TASK:
Find and copy every line in the records that includes the string "orange".

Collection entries

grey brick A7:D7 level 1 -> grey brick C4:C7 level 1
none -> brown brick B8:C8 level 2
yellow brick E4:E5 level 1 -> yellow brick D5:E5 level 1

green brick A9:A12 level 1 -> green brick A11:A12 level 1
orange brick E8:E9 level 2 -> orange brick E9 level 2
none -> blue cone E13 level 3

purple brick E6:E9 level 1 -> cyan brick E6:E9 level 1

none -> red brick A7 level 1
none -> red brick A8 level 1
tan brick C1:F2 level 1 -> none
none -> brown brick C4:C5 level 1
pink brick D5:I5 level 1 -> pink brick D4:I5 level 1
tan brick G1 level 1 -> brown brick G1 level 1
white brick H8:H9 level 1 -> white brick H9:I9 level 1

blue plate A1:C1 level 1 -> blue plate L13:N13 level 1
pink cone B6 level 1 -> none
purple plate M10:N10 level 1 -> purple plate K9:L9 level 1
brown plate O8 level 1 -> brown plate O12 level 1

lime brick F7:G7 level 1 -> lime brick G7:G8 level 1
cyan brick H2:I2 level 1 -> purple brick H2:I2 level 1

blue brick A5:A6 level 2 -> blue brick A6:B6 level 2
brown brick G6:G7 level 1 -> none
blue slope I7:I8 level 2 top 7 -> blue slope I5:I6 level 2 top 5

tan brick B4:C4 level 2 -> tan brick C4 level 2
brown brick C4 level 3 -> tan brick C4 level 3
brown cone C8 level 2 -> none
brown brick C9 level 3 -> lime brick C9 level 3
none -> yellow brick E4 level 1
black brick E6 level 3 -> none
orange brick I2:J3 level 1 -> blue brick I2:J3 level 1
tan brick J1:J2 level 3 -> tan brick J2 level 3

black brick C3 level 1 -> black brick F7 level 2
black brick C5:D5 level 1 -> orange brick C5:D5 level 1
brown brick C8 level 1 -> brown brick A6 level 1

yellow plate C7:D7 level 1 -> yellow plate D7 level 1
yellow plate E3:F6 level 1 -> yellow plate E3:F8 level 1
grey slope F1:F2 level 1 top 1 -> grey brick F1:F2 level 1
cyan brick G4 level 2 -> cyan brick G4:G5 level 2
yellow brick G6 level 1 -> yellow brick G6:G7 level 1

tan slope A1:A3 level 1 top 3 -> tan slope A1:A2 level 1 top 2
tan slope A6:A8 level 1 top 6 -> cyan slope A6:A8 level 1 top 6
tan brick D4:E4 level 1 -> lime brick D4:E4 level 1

WORKED SOLUTION:
orange brick E8:E9 level 2 -> orange brick E9 level 2
orange brick I2:J3 level 1 -> blue brick I2:J3 level 1
black brick C5:D5 level 1 -> orange brick C5:D5 level 1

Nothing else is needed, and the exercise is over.